> Prompt: Please give back, exactly as written, the lines from the line with "GreenHeart; RussetTeddy (2nd" to the line with "RosePinkSaguaroCactus; RussetToyFish (3rd" in the listing below, leaving out all pictures.

> Data in this exercise:
= Beginning of Section =

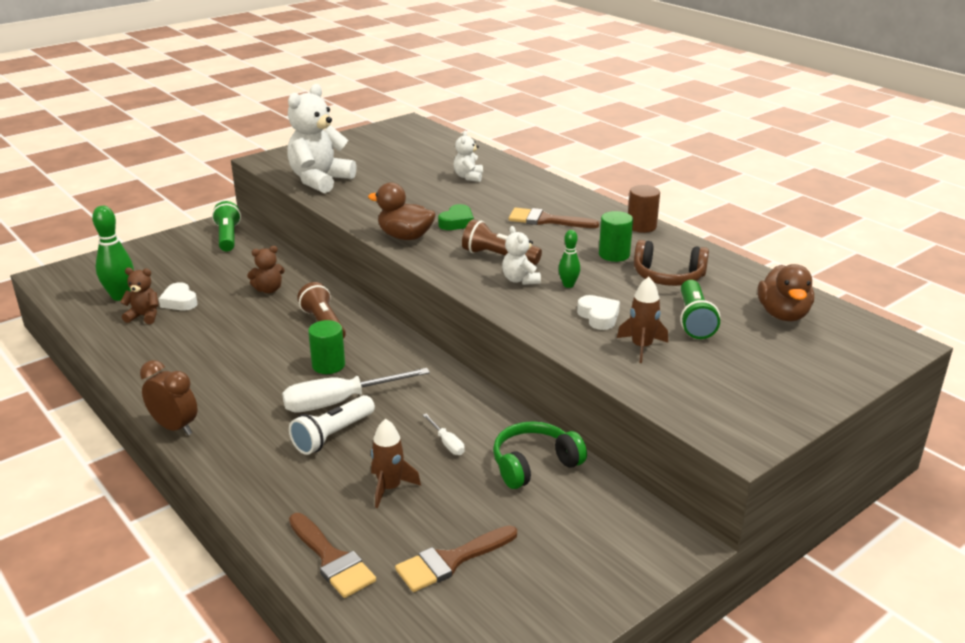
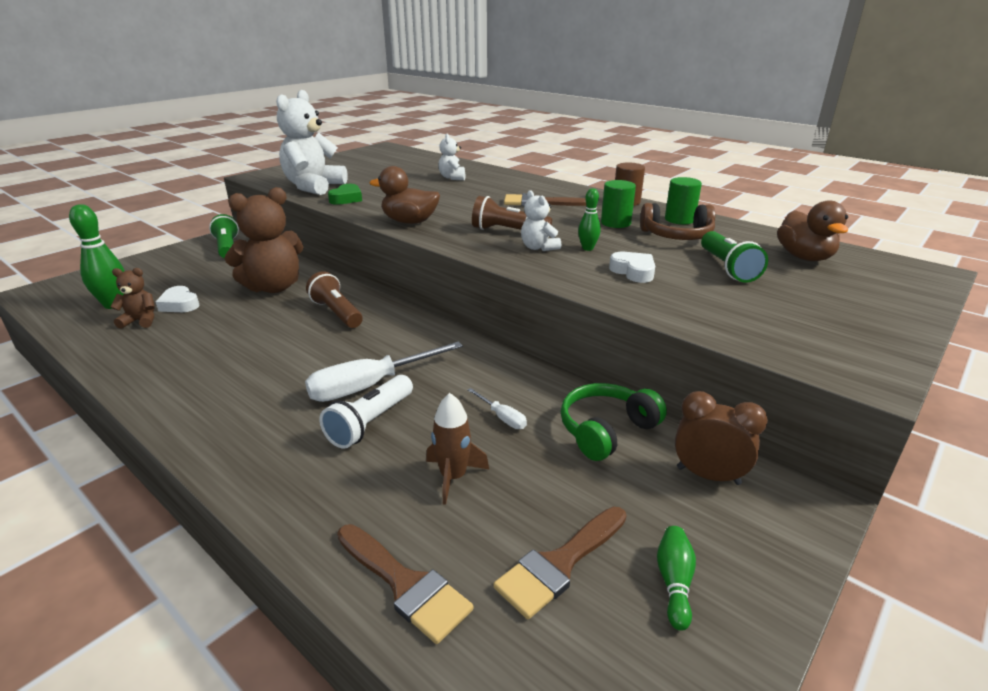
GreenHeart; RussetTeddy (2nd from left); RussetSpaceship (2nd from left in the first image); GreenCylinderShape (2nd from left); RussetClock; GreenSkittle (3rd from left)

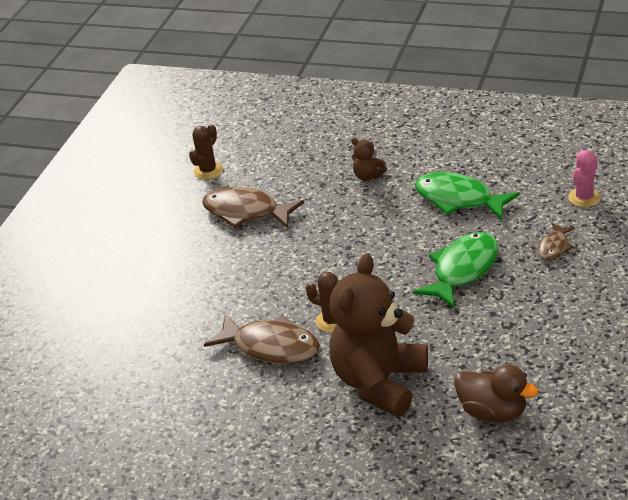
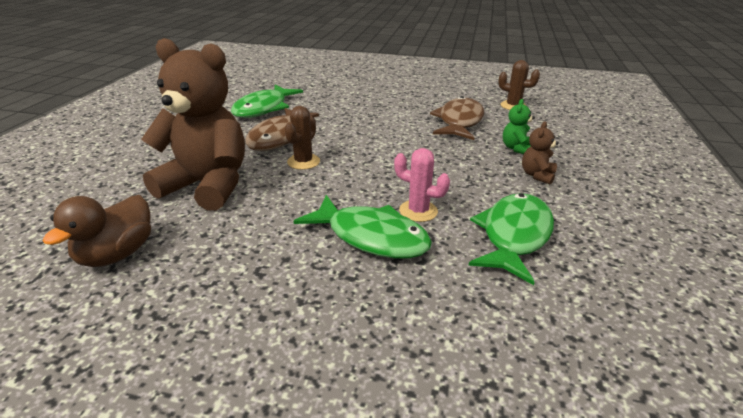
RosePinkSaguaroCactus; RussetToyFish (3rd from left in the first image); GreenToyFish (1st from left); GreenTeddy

= End of Section =
= Beginning of Section =

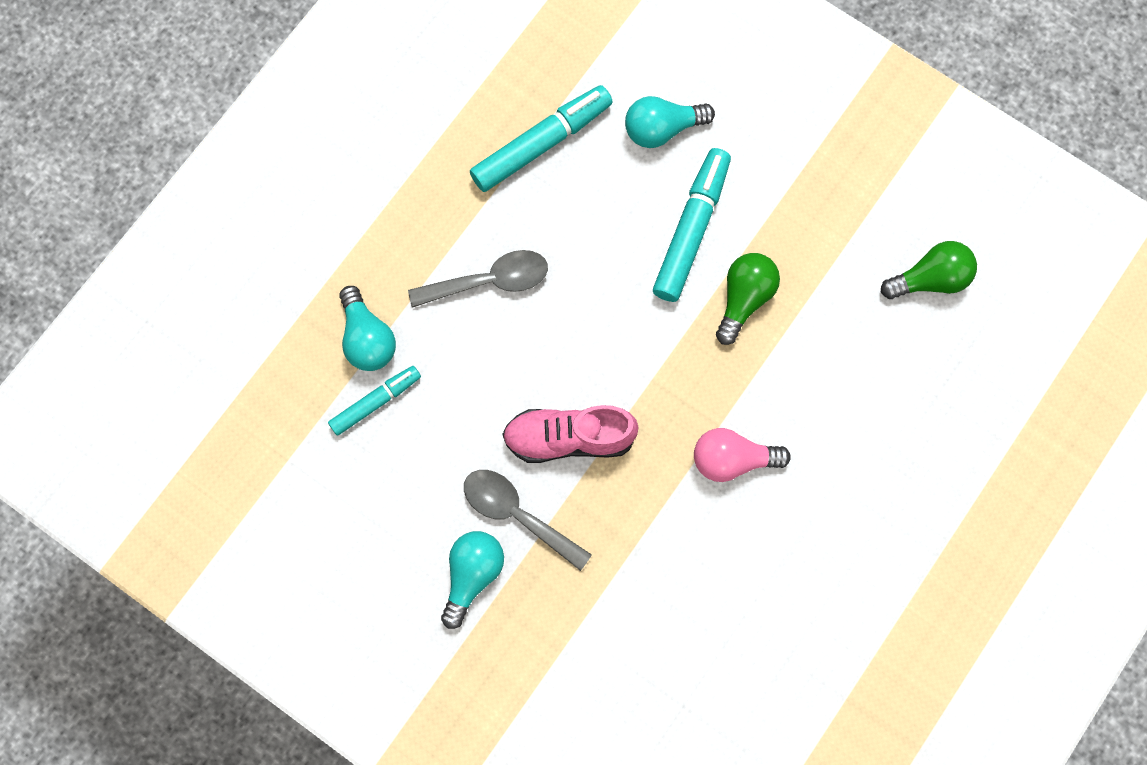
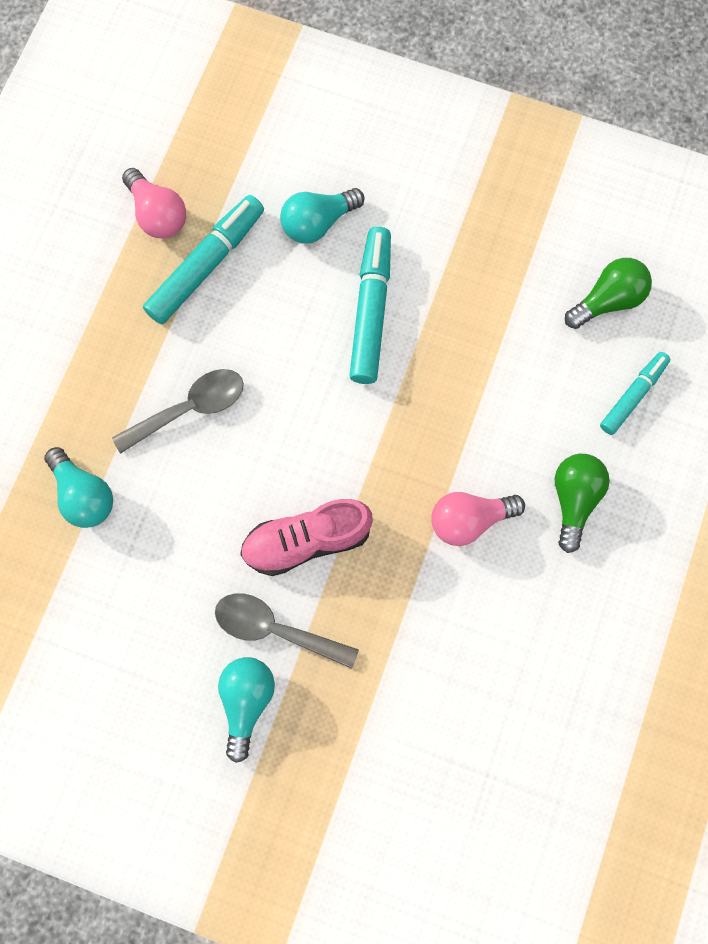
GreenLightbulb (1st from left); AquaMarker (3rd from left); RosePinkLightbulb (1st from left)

= End of Section =

> Answer box:
GreenHeart; RussetTeddy (2nd from left); RussetSpaceship (2nd from left in the first image); GreenCylinderShape (2nd from left); RussetClock; GreenSkittle (3rd from left)

RosePinkSaguaroCactus; RussetToyFish (3rd from left in the first image); GreenToyFish (1st from left); GreenTeddy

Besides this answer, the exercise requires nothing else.